begin

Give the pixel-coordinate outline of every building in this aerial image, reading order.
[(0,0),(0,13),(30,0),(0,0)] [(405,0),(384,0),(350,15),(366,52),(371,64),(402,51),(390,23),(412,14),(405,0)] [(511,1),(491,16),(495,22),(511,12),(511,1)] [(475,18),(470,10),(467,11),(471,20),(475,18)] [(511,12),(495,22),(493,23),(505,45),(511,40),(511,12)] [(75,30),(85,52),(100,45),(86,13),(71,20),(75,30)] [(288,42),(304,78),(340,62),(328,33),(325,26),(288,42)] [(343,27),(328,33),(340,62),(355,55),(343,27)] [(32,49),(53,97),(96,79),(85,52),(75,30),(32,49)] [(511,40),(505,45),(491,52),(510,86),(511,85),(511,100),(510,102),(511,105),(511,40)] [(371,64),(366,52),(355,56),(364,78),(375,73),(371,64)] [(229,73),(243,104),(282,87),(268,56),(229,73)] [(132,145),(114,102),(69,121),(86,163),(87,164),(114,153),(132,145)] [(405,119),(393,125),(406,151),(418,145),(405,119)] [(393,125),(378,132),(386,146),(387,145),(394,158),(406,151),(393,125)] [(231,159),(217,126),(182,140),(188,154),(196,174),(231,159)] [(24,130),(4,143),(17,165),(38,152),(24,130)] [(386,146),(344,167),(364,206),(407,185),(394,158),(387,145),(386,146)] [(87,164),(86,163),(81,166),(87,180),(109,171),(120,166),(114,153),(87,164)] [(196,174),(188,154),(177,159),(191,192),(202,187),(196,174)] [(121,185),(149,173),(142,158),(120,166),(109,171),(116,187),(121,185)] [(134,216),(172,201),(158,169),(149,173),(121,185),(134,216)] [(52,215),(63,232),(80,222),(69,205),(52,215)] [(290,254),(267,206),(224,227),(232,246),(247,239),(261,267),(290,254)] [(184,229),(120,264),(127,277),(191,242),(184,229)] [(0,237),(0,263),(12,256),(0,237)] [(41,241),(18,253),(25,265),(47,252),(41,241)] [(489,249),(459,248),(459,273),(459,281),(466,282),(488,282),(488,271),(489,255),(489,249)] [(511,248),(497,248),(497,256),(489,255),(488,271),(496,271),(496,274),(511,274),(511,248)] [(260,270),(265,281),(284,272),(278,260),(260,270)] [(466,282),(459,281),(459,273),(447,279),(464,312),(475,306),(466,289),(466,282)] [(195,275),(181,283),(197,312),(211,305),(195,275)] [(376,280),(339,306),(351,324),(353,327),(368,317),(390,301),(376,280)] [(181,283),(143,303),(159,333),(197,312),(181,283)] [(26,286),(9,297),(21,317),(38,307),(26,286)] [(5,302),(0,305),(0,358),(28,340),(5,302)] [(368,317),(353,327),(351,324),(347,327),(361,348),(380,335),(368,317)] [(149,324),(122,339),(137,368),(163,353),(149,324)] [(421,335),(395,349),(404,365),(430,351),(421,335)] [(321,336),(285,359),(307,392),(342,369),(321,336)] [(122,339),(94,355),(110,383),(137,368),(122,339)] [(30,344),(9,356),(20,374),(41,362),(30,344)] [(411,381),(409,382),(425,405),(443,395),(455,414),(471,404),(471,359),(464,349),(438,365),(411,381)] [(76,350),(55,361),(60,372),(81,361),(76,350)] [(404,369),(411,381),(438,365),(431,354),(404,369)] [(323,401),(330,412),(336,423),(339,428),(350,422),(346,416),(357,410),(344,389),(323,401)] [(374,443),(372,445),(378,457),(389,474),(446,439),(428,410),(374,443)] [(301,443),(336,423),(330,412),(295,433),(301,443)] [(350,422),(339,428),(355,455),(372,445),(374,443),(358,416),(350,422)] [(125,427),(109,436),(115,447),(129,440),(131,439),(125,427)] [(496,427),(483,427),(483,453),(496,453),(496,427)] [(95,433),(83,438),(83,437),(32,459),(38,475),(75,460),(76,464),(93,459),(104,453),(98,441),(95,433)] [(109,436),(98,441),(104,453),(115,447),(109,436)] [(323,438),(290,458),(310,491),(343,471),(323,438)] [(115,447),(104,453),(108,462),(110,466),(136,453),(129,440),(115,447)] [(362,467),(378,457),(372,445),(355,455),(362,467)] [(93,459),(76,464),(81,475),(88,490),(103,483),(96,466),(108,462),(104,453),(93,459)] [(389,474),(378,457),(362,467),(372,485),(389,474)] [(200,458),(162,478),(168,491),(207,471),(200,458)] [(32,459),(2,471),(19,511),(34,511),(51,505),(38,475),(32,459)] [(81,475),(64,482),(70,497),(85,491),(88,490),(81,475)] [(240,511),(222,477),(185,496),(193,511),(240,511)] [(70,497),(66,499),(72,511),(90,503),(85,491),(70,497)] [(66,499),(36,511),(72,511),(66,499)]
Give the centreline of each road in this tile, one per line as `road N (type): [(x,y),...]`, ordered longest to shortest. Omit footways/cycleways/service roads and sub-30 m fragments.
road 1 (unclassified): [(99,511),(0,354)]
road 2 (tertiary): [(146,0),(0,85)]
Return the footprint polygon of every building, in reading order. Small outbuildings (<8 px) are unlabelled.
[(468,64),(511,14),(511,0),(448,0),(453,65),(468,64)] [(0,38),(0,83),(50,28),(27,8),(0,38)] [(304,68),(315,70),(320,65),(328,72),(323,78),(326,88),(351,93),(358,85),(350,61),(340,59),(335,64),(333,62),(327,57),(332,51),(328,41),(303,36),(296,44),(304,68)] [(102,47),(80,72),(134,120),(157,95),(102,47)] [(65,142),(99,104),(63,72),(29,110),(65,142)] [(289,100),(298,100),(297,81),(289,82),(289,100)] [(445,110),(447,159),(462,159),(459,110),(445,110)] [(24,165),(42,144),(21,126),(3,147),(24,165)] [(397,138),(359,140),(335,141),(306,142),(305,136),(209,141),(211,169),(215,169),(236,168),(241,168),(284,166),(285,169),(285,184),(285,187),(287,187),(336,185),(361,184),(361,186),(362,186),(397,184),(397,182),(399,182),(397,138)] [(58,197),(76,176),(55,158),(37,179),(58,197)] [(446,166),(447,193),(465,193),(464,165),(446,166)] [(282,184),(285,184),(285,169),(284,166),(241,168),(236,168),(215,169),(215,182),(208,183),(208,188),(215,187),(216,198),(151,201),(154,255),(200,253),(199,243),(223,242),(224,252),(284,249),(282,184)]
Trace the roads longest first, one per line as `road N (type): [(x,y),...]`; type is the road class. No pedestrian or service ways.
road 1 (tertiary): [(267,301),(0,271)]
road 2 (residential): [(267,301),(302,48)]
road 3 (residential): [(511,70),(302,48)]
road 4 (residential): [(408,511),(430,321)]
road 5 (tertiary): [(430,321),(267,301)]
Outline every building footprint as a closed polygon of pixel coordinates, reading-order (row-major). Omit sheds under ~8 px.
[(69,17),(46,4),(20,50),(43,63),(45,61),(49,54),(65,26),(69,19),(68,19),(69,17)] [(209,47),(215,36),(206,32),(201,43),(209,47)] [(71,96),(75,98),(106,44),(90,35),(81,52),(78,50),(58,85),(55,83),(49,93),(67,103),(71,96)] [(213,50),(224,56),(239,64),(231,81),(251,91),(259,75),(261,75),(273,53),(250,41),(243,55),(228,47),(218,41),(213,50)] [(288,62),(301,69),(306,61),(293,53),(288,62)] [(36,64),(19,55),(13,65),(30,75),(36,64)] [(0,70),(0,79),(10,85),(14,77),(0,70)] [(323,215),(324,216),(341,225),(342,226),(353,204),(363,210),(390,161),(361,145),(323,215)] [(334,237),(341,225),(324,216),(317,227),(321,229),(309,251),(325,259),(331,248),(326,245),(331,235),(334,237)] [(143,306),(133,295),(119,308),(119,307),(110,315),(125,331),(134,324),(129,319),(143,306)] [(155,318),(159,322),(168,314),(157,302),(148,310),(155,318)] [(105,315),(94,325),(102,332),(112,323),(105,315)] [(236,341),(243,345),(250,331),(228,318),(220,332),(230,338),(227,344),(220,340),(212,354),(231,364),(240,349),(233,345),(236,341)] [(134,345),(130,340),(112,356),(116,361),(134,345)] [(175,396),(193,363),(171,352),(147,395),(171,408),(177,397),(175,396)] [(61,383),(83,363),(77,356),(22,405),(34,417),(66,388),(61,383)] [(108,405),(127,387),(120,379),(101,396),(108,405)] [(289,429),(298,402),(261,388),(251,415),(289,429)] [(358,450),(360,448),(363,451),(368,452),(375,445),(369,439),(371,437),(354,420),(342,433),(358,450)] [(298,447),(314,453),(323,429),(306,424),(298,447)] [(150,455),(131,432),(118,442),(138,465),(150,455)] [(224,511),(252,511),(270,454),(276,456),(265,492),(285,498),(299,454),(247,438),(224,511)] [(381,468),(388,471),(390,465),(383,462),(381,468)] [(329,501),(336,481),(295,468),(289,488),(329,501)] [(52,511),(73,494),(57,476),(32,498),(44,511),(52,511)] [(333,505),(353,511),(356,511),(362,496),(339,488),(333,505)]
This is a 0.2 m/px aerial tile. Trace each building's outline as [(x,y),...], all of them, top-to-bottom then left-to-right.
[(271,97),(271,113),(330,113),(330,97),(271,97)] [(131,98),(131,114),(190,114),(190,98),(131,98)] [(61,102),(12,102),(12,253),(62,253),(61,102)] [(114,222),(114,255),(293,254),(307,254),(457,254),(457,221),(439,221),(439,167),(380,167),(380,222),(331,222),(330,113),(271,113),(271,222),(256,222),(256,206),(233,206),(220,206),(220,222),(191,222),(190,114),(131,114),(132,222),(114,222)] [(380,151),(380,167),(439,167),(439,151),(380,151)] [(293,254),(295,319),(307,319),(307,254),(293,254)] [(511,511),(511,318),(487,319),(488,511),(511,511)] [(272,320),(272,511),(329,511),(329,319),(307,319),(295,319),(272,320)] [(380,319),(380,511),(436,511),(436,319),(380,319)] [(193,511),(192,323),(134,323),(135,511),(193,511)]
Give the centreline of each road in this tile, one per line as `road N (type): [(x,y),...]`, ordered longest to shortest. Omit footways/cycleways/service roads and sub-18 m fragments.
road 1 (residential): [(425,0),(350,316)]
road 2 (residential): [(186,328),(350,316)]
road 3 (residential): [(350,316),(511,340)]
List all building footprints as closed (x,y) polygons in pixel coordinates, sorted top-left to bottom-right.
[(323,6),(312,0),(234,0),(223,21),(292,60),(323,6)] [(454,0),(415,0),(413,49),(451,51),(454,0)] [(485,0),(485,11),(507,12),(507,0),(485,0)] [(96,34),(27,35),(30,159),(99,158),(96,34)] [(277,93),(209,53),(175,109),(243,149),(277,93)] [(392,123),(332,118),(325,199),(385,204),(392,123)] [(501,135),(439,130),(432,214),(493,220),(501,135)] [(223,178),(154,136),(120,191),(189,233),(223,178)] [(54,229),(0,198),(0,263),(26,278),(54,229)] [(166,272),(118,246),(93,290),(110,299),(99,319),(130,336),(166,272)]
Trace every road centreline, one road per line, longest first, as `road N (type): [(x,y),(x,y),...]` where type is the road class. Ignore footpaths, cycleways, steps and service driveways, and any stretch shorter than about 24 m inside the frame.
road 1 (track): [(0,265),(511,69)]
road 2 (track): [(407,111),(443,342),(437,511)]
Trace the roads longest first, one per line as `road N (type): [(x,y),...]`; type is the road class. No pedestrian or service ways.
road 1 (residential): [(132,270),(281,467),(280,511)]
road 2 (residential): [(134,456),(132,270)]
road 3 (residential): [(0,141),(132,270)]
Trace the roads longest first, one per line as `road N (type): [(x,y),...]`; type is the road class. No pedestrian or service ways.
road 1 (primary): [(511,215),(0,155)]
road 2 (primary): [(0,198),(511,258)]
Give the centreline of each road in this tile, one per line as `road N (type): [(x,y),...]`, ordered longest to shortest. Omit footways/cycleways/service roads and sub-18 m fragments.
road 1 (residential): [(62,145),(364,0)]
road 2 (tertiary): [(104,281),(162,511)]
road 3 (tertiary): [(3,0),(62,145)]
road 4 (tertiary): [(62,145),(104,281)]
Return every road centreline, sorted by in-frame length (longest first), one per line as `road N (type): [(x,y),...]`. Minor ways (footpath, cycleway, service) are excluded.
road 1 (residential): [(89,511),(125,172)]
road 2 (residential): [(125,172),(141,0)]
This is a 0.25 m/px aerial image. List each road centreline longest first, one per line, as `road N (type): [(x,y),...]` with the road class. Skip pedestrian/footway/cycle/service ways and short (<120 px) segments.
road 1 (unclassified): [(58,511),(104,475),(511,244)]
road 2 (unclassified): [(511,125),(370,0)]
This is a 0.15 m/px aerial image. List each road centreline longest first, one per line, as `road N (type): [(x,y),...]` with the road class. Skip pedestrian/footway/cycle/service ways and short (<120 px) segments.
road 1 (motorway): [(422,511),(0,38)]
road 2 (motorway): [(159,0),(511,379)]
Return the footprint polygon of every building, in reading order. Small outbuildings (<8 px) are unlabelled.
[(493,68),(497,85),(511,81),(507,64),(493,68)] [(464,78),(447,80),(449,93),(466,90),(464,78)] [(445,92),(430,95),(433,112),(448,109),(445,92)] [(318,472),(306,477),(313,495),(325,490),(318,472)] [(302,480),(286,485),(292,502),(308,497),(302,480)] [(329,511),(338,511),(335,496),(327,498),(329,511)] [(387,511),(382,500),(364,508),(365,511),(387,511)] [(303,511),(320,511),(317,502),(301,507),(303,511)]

end

**Short task:** Find every line in the listing above that contains the word "with" and copy each of those lines.

**Solution to this task:**
This is a 0.25 m/px aerial image. List each road centreline longest first, one per line, as `road N (type): [(x,y),...]` with the road class. Skip pedestrian/footway/cycle/service ways and short (<120 px) segments.
This is a 0.15 m/px aerial image. List each road centreline longest first, one per line, as `road N (type): [(x,y),...]` with the road class. Skip pedestrian/footway/cycle/service ways and short (<120 px) segments.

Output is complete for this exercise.